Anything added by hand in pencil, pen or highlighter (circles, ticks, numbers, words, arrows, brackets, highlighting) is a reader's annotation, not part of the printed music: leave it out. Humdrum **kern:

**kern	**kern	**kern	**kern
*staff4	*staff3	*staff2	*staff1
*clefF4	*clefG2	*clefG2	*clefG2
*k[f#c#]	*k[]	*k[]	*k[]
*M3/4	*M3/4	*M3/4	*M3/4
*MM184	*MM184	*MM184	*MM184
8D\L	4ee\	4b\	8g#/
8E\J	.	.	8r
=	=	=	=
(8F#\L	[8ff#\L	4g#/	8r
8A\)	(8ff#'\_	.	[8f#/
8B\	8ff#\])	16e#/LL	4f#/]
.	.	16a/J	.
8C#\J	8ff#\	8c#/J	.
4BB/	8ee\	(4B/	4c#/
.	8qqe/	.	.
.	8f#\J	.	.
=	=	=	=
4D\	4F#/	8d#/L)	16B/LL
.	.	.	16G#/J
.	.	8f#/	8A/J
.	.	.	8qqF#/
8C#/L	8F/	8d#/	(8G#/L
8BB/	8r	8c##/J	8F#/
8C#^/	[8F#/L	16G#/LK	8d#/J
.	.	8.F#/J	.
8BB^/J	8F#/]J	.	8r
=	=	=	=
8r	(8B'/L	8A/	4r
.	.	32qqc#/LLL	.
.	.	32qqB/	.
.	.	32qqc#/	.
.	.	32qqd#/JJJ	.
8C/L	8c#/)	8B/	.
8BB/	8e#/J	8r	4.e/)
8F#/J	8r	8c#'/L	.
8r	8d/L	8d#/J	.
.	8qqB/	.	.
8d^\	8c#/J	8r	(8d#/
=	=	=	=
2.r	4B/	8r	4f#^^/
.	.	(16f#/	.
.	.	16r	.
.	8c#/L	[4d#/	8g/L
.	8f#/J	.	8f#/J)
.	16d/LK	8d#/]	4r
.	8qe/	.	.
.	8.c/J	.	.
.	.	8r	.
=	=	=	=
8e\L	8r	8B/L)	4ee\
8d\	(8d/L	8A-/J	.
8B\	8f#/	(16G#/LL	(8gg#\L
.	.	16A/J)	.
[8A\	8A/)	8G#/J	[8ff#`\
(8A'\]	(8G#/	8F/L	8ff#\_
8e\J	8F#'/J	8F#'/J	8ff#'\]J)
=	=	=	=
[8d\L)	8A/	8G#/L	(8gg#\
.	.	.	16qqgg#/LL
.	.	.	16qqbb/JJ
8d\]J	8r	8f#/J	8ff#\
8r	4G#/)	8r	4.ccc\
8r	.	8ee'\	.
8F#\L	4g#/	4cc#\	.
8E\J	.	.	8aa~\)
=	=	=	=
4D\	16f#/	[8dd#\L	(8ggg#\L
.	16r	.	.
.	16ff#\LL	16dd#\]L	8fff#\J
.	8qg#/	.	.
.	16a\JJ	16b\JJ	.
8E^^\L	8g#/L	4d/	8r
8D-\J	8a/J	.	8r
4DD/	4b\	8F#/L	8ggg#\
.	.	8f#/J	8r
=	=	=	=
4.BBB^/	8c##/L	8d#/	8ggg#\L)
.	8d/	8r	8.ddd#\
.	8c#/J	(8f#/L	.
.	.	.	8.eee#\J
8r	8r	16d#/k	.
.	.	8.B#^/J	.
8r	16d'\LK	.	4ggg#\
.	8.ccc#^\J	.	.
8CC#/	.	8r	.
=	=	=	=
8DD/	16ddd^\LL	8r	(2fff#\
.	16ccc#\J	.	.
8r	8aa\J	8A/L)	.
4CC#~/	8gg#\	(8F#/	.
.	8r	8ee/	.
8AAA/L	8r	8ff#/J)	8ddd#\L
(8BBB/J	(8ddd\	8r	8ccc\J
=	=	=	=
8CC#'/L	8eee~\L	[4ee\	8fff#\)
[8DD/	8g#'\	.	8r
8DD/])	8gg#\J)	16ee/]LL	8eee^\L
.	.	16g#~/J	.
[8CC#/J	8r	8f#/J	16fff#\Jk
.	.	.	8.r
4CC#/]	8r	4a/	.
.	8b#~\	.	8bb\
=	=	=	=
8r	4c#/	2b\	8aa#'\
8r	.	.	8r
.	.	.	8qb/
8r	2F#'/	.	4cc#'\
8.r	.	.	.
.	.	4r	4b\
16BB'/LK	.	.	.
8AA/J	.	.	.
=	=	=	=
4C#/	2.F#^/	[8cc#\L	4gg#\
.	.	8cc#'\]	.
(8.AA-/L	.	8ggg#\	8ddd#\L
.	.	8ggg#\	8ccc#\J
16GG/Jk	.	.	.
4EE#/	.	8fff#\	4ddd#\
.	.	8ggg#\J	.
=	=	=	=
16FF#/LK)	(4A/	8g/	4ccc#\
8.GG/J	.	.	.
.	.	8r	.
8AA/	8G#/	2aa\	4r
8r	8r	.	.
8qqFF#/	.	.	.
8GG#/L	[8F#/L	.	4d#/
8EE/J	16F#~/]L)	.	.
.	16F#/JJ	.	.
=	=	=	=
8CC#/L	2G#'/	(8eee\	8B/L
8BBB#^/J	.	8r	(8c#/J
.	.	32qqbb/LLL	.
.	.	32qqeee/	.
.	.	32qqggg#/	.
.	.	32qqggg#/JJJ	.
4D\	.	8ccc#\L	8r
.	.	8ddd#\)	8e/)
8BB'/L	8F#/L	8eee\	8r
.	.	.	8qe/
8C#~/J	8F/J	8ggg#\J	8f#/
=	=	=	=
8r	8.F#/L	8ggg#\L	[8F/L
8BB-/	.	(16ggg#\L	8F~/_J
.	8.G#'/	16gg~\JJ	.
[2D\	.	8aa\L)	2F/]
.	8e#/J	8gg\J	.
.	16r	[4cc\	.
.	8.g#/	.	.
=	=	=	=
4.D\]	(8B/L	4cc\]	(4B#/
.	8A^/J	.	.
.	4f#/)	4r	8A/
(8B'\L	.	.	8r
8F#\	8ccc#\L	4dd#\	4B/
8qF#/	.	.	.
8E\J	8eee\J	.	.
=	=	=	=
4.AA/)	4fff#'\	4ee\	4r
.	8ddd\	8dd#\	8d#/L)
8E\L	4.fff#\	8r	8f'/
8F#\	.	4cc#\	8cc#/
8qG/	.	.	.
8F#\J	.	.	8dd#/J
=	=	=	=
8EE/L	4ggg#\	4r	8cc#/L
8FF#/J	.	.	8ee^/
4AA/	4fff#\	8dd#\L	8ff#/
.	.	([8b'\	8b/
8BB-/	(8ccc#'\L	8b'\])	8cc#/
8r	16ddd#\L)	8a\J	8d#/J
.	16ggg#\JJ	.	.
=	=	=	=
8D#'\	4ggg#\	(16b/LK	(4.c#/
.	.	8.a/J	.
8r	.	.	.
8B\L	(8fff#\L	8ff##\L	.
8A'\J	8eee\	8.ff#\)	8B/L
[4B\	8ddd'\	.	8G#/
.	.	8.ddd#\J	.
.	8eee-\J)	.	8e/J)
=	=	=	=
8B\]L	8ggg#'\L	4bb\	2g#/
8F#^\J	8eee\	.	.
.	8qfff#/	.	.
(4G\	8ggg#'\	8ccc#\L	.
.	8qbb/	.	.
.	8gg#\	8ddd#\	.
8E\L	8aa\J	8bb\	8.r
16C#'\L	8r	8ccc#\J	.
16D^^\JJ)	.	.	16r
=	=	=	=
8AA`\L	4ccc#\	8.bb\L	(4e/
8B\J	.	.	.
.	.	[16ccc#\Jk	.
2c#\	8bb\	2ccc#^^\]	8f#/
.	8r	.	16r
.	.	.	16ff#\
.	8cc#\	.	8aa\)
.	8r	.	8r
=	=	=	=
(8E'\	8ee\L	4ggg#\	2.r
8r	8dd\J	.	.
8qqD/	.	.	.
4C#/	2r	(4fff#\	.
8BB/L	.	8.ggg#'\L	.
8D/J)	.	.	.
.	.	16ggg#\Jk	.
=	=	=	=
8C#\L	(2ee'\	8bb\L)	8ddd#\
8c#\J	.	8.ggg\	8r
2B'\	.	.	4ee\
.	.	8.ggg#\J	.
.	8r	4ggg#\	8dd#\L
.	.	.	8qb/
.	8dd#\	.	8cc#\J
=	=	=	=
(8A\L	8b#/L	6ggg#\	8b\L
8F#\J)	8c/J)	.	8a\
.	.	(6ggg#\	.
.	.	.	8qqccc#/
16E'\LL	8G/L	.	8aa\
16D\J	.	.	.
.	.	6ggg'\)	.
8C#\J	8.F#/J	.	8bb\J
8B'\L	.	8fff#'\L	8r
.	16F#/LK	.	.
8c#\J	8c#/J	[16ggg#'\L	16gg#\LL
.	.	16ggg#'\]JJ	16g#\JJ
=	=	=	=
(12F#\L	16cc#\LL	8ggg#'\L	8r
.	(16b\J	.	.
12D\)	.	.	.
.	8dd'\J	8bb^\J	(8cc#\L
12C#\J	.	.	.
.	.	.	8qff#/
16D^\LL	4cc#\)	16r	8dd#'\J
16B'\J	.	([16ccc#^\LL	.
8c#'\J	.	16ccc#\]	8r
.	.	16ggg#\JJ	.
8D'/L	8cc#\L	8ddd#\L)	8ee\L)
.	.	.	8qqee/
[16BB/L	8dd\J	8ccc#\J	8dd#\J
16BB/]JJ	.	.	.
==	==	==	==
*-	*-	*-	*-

**Your objective:** Gather each line of the records that contains the string "kern".

**Task output:**
Anything added by hand in pencil, pen or highlighter (circles, ticks, numbers, words, arrows, brackets, highlighting) is a reader's annotation, not part of the printed music: leave it out. Humdrum **kern:
**kern	**kern	**kern	**kern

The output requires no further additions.